Find every line in the items below that contains the string "pizz" and copy each of those lines in full.

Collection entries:
____
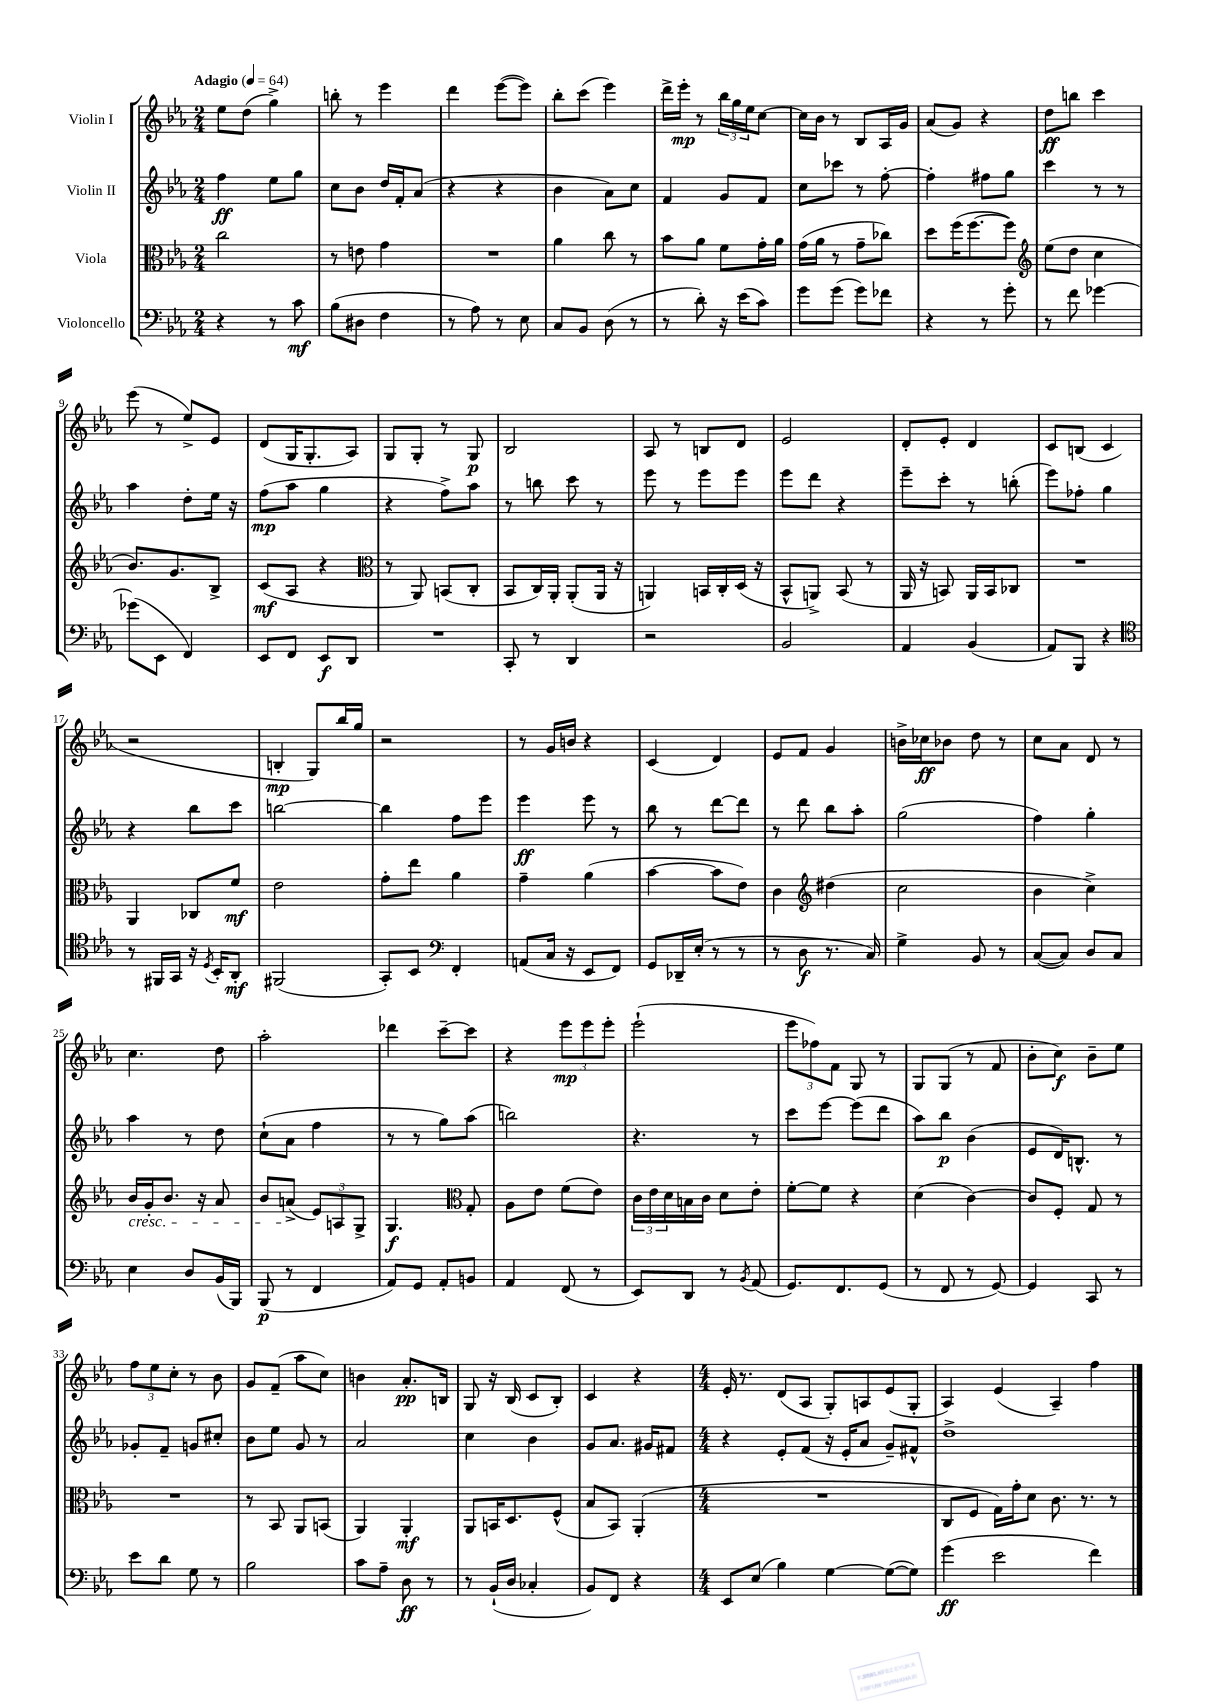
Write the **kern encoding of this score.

**kern	**kern	**kern	**kern
*staff4	*staff3	*staff2	*staff1
*clefF4	*clefC3	*clefG2	*clefG2
*k[b-e-a-]	*k[b-e-a-]	*k[b-e-a-]	*k[b-e-a-]
*M2/4	*M2/4	*M2/4	*M2/4
*MM64	*MM64	*MM64	*MM64
4r	2cc	4ff	8ee-
.	.	.	(8dd
8r	.	8ee-	4gg^)
8c	.	8gg	.
=	=	=	=
(8B-	8r	8cc	8bb'
8D#	8e	8b-	8r
4F	4g	16dd	4eee-
.	.	16f'	.
.	.	(8a-	.
=	=	=	=
8r	2r	4r	4ddd
8A-)	.	.	.
8r	.	4r	([8eee-
8E-	.	.	8eee-])
=	=	=	=
8C	4a-	4b-	8bb-'
8BB-	.	.	(8ccc
(8D	8cc	8a-)	4eee-)
8r	8r	8cc	.
=	=	=	=
8r	8b-	4f	16ddd^
.	.	.	16eee-'
8d')	8a-	.	8r
16r	8f	8g	24bb-
.	.	.	24gg
(16e-	.	.	.
.	.	.	24ee-
8c)	16g'	8f	[8cc
.	16a-	.	.
=	=	=	=
8g	(16g	8cc	16cc]
.	16a-	.	16b-
(8g	8r	8ccc-	8r
8g)	8g~	8r	8B-
8f-	8cc-)	[8ff'	16A-
.	.	.	16g
=	=	=	=
4r	8dd	4ff']	(8a-
.	(16ff	.	8g)
.	[8.ff	.	.
8r	.	8ff#	4r
8g'	8ff])	8gg	.
=	=	=	=
*	*clefG2	*	*
8r	(8ee-	4ccc	8dd
8f	8dd	.	8bb
[4g-	4cc	8r	4ccc
.	.	8r	.
=	=	=	=
(8g-]	8.b-)	4aa-	(8eee-
8EE-	.	.	8r
.	8.g	.	.
4FF)	.	8dd'	8ee-^)
.	8B-^	16ee-	8e-
.	.	16r	.
=	=	=	=
8EE-	(8c	(8ff	(8d
8FF	8A-	8aa-	16G
.	.	.	8.G'
8EE-	4r	4gg	.
8DD	.	.	8A-)
=	=	=	=
*	*clefC3	*	*
2r	8r	4r	8G
.	8AA-)	.	8G'
.	(8BB	8ff^)	8r
.	8C'	8aa-	8G
=	=	=	=
8CC'	8BB-	8r	2B-
8r	16C)	8bb	.
.	16AA-'	.	.
4DD	(8AA-'	8ccc	.
.	16AA-	8r	.
.	16r	.	.
=	=	=	=
2r	4AA)	8eee-	8A-
.	.	8r	8r
.	16BB	8eee-	8B
.	16C'	.	.
.	(16D	8eee-	8d
.	16r	.	.
=	=	=	=
2BB-	8BB-^^	8eee-	2e-
.	8AA^)	8ddd	.
.	(8BB-	4r	.
.	8r	.	.
=	=	=	=
4AA-	16AA-	8eee-~	8d'
.	16r	.	.
.	8BB)	8ccc'	8e-'
(4BB-	16AA-	8r	4d
.	16BB	.	.
.	8C-	(8bb'	.
=	=	=	=
8AA-)	2r	8eee-)	8c
8BBB-	.	8ff-'	(8B
4r	.	4gg	4c
=	=	=	=
*clefC4	*	*	*
8r	4AA-	4r	2r
16FF#	.	.	.
16GG	.	.	.
16r	8C-	8bb-	.
8qD	.	.	.
16BB-'	.	.	.
8AA-'	8f	8ccc	.
=	=	=	=
(2FF#	2e-	[2bb	4B'
.	.	.	8G)
.	.	.	16bb-
.	.	.	16gg
=	=	=	=
8GG')	8g'	4bb]	2r
8BB-	8ee-	.	.
*clefF4	*	*	*
4FF'	4a-	8ff	.
.	.	8eee-	.
=	=	=	=
(8AA	4g~	4eee-	8r
16C	.	.	16g
16r	.	.	16b
8EE-	(4a-	8eee-	4r
8FF)	.	8r	.
=	=	=	=
8GG	[4b-	8bb-	(4c
16DD-~	.	8r	.
(16E-'	.	.	.
8r	8b-]	[8ddd	4d)
8r	8e-)	8ddd]	.
=	=	=	=
8r	4c	8r	8e-
8D	.	8ddd	8f
*	*clefG2	*	*
8.r	(4dd#	8bb-	4g
.	.	8aa-'	.
16C)	.	.	.
=	=	=	=
4G^	2cc	(2gg	16b^
.	.	.	16cc-
.	.	.	8b-
8BB-	.	.	8dd
8r	.	.	8r
=	=	=	=
([8C	4b-	4ff)	8cc
8C])	.	.	8a-
8D	4cc^)	4gg'	8d
8C	.	.	8r
=	=	=	=
4E-	16b-	4aa-	4.cc
.	16g'	.	.
.	8.b-	.	.
8D	.	8r	.
.	16r	.	.
(16BB-	8a-	8dd	8dd
16BBB-)	.	.	.
=	=	=	=
(8BBB-	8b-	(8cc`	2aa-'
8r	(8a^	8a-	.
4FF	12e-)	4ff	.
.	12A	.	.
.	12G^	.	.
=	=	=	=
8AA-)	4.G	8r	4ddd-
8GG	.	8r	.
8AA-'	.	8gg)	[8ccc~
*	*clefC3	*	*
8BB	8G'	(8aa-	8ccc]
=	=	=	=
4AA-	8A-	2bb)	4r
.	8e-	.	.
(8FF	(8f	.	12eee-
.	.	.	12eee-
8r	8e-)	.	.
.	.	.	12eee-'
=	=	=	=
8EE-)	24c	4.r	(2eee-`
.	24e-	.	.
.	24d	.	.
8DD	16B	.	.
.	16c	.	.
8r	8d	.	.
8qBB-	.	.	.
(8AA-	8e-'	8r	.
=	=	=	=
8.GG)	[8f'	8ccc	12eee-
.	.	.	12ff-)
.	8f]	[8eee-	.
.	.	.	12f
8.FF	.	.	.
.	4r	(8eee-]	8G
(8GG	.	8ddd	8r
=	=	=	=
8r	(4d	8aa-)	8G
8FF	.	8bb-	(8G
8r	[4c)	(4b-	8r
[8GG)	.	.	8f
=	=	=	=
4GG]	8c]	8e-	8b-'
.	8F'	16d)	8cc)
.	.	8.B^^	.
8CC	8G	.	8b-~
8r	8r	8r	8ee-
=	=	=	=
8e-	2r	8g-'	12ff
.	.	.	12ee-
8d	.	8f~	.
.	.	.	12cc'
8G	.	8g	8r
8r	.	8cc#'	8b-
=	=	=	=
2B-	8r	8b-	8g
.	8BB-	8ee-	(8f~
.	8AA-	8g	8aa-
.	(8BB	8r	8cc)
=	=	=	=
8c	4AA-)	2a-	4b
8A-~	.	.	.
8D	4AA-'	.	8.a-'
8r	.	.	.
.	.	.	16B
=	=	=	=
8r	8AA-	4cc	8G
(16BB-`	16BB	.	16r
16D	8.D	.	(16B-
4C-'	.	4b-	8c
.	(8F^^	.	8B-')
=	=	=	=
8BB-)	8B-	8g	4c
8FF	8BB-)	8.a-	.
4r	(4AA-'	.	4r
.	.	16g#	.
.	.	8f#	.
=	=	=	=
*M4/4	*M4/4	*M4/4	*M4/4
8EE-	1r	4r	16e-'
.	.	.	8.r
(8E-	.	.	.
4B-)	.	8e-'	(8d
.	.	(8f	8A-
[4G	.	16r	8G')
.	.	16e-'	.
.	.	8a-	8A
(8G_	.	8g~)	(8e-
8G])	.	8f#^^	8G'
=	=	=	=
(4g	8C	1dd^	4A-)
.	8F	.	.
2e-	16G)	.	(4e-
.	16g'	.	.
.	8d	.	.
.	8.c	.	4A-~)
.	8.r	.	.
4f)	.	.	4ff
.	8r	.	.
==	==	==	==
*-	*-	*-	*-
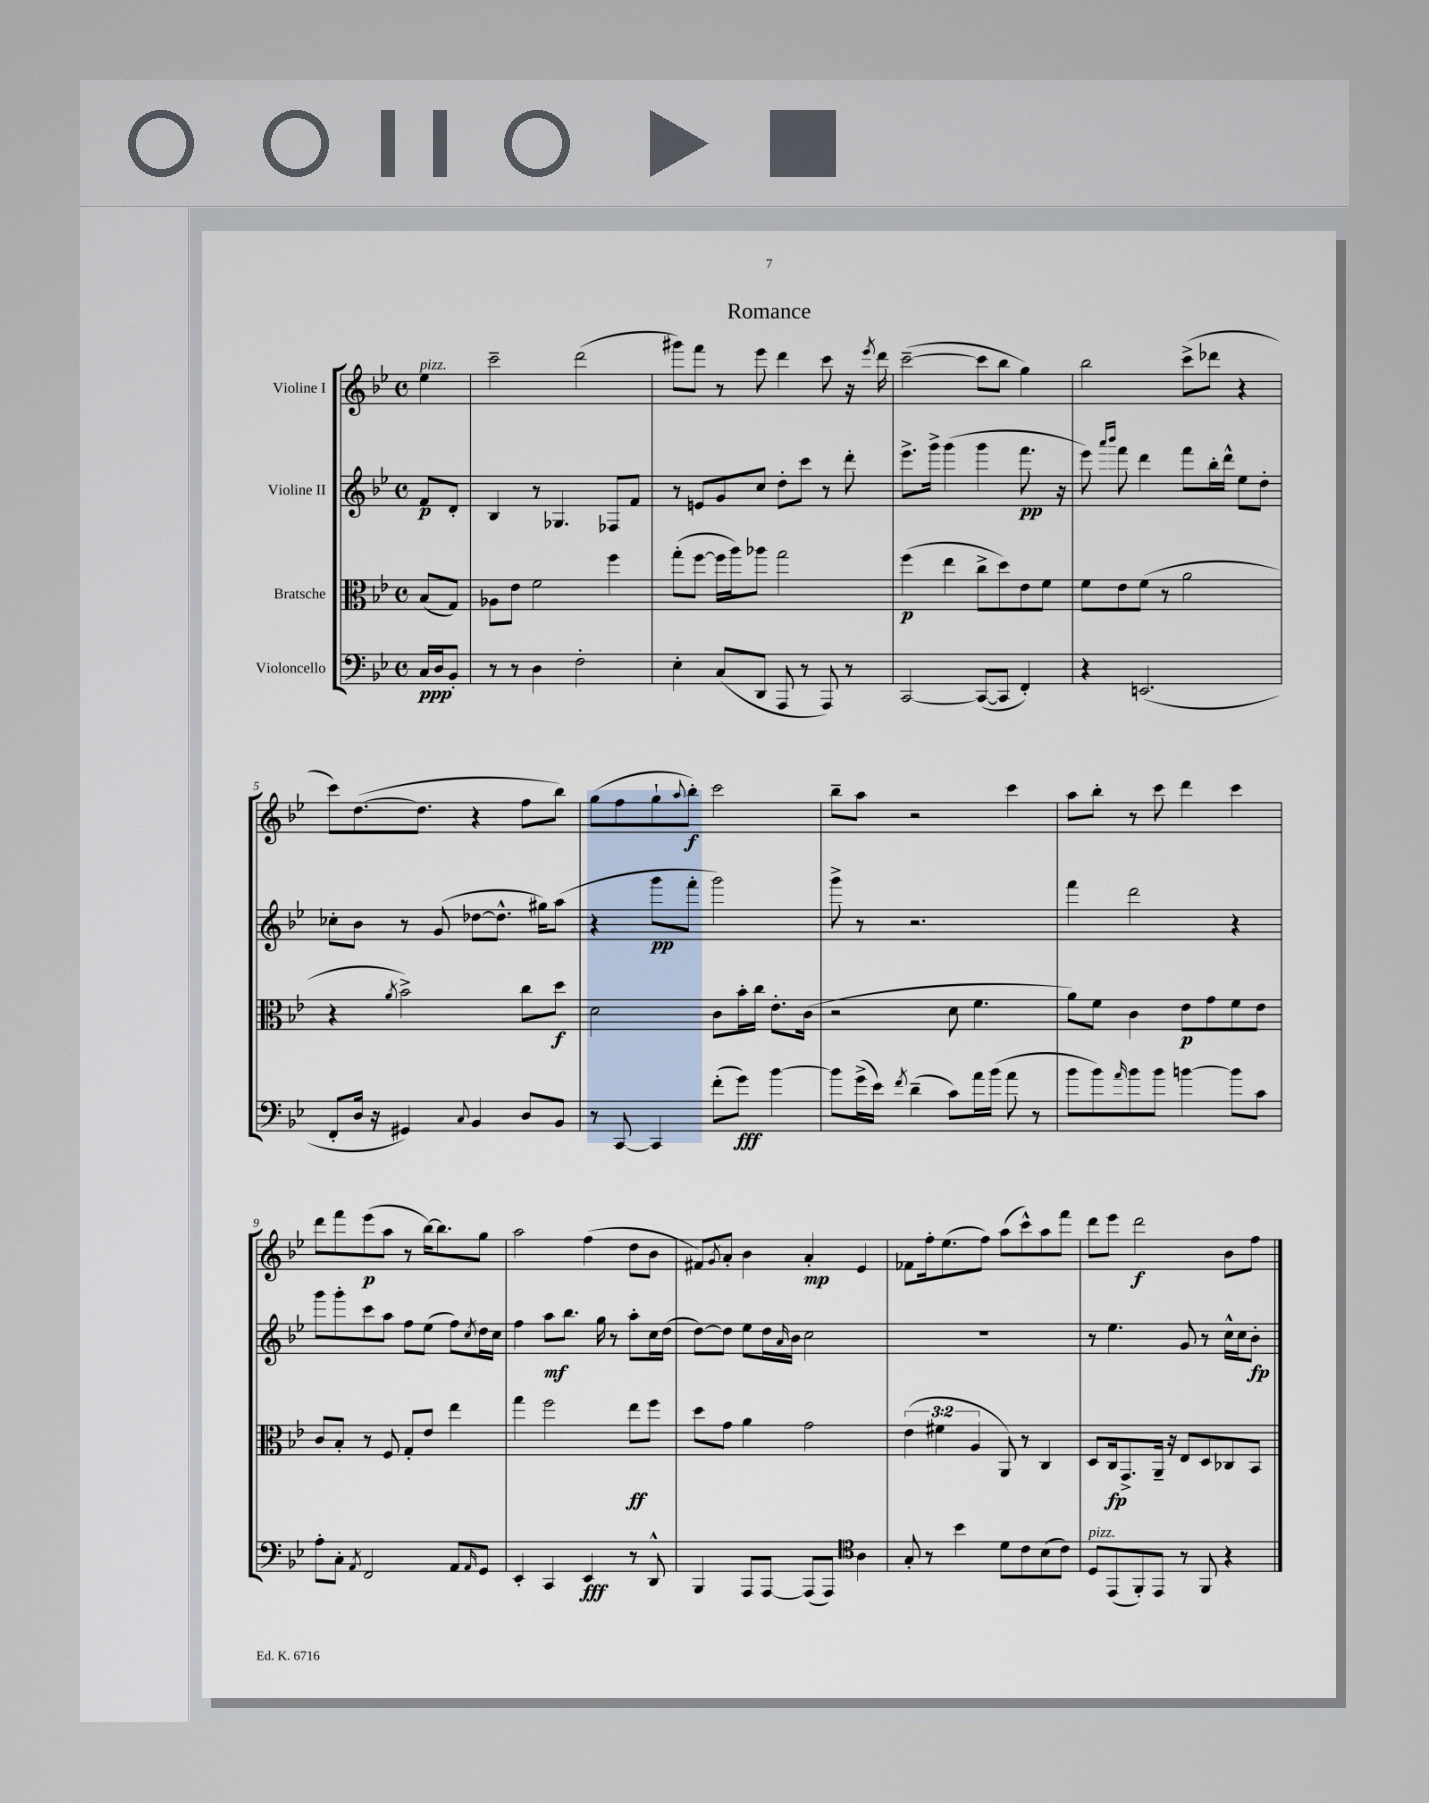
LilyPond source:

\header { title = "Romance" }
<<
\new StaffGroup <<
\new Staff = "s0" \with { instrumentName = "Violine I" } {
    \clef treble \key bes \major \defaultTimeSignature \time 4/4 \partial 4
    ees''4^\markup { \italic "pizz." } |
    c'''2-- d'''2( |
    gis'''8) f'''8 r8 ees'''8 d'''4 c'''8 r16 \acciaccatura { ees'''8 } d'''16 |
    c'''2~--( c'''8 bes''8 g''4) |
    bes''2 c'''8->( des'''8 r4 |
    c'''8) d''8.~( d''8. r4 f''8 bes''8) |
    g''8( f''8 g''8-! \appoggiatura { a''8 } bes''8-.\f) c'''2 |
    bes''8-- a''8 r2 c'''4 |
    a''8 bes''8-. r8 c'''8 d'''4 c'''4 |
    d'''8 f'''8 ees'''8\p( a''8 r8 bes''16~) bes''8. g''8 |
    a''2 f''4( d''8 bes'8 |
    fis'8) \acciaccatura { g'8 } a'8-. bes'4 a'4-.\mp ees'4 |
    fes'8 f''16-. ees''8.( f''8) a''8( c'''8-^) a''8 f'''8 |
    d'''8 ees'''8 d'''2\f bes'8 f''8 \bar "|." |
}
\new Staff = "s1" \with { instrumentName = "Violine II" } {
    \clef treble \key bes \major \defaultTimeSignature \time 4/4 \partial 4
    f'8\p d'8-. |
    bes4 r8 ges4. fes8 f'8 |
    r8 e'8 g'8 c''8 d''8-. c'''8 r8 d'''8-. |
    ees'''8.-> g'''16-> g'''4( g'''4 f'''8.\pp r16 |
    ees'''8) \grace { a'''16 bes'''16 } f'''8 d'''4 f'''8 bes''16-. d'''16-^ ees''8 d''8-. |
    ces''8-. bes'8 r8 g'8( des''8~ des''8.-^ gis''16) a''8( |
    r4 g'''8\pp f'''8-. g'''2) |
    g'''8-> r8 r2. |
    f'''4 d'''2 r4 |
    g'''8 g'''8-. c'''8 a''8 f''8 ees''8( f''8) \acciaccatura { c''8 } d''16 c''16 |
    f''4 a''8\mf bes''8. g''16 r8 a''8-. c''16 d''16( |
    d''8~) d''8 ees''8 d''16 \grace { a'16 } bes'16 c''2 |
    R1 |
    r8 ees''4. g'8 r8 c''16-^ c''16 bes'8-.\fp \bar "|." |
}
\new Staff = "s2" \with { instrumentName = "Bratsche" } {
    \clef alto \key bes \major \defaultTimeSignature \time 4/4 \override Staff.TupletNumber.text = #tuplet-number::calc-fraction-text \partial 4
    bes8( g8) |
    aes8 ees'8 f'2 f''4 |
    g''8-.( f''8~ f''16 a''16) aes''8 g''2 |
    f''4\p( ees''4 c''8-> d''8) ees'8 f'8 |
    f'8 ees'8 f'8( r8 a'2 |
    r4 \acciaccatura { a'8 } bes'2->) c''8 d''8\f |
    d'2 c'8 bes'16-. c''16 ees'8.-. c'16( |
    r2 d'8 f'4. |
    a'8) f'8 c'4 ees'8\p g'8 f'8 ees'8 |
    c'8 bes8-. r8 f8 g8-. ees'8 ees''4 |
    g''4 f''2 ees''8\ff f''8 |
    d''8 g'8 a'4 g'2 |
    \tuplet 3/2 { ees'4( fis'4 a4 } a,8) r8 c4 |
    d8 c16\fp g,8.-> a,16-- r16 ees8 d8 ces8 bes,8 \bar "|." |
}
\new Staff = "s3" \with { instrumentName = "Violoncello" } {
    \clef bass \key bes \major \defaultTimeSignature \time 4/4 \partial 4
    c16\ppp d16 bes,8-. |
    r8 r8 d4 f2-. |
    ees4-. c8( d,8 a,,8 r8 a,,8) r8 |
    c,2~ c,8~( c,8 f,4-.) |
    r4 e,2.( |
    f,8-. d16 r16 gis,4) \appoggiatura { c8 } bes,4 d8 bes,8 |
    r8 c,8~ c,4 f'8-.( g'8\fff) bes'4~ |
    bes'8 g'16->( ees'16) \acciaccatura { f'8 } d'4--( c'8) a'16 bes'16( a'8 r8 |
    bes'8 bes'8) \grace { a'16 } bes'8 bes'8 b'4~ b'8 c'8 |
    a8-. c8-. \acciaccatura { a,8 } f,2 a,8 \grace { a,16 } g,8 |
    ees,4-. c,4 ees,4\fff r8 d,8-^ |
    bes,,4 a,,8 a,,8~ a,,8( a,,8) \clef tenor a4 |
    g8-. r8 bes'4 d'8 c'8 bes8( c'8) |
    d8^\markup { \italic "pizz." } ees,8( f,8-.) ees,8 r8 f,8 r4 \bar "|." |
}
>>
>>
____
■ Written response
    ees''4^\markup { \italic "pizz." } |
    d8^\markup { \italic "pizz." } ees,8( f,8-.) ees,8 r8 f,8 r4 \bar "|." |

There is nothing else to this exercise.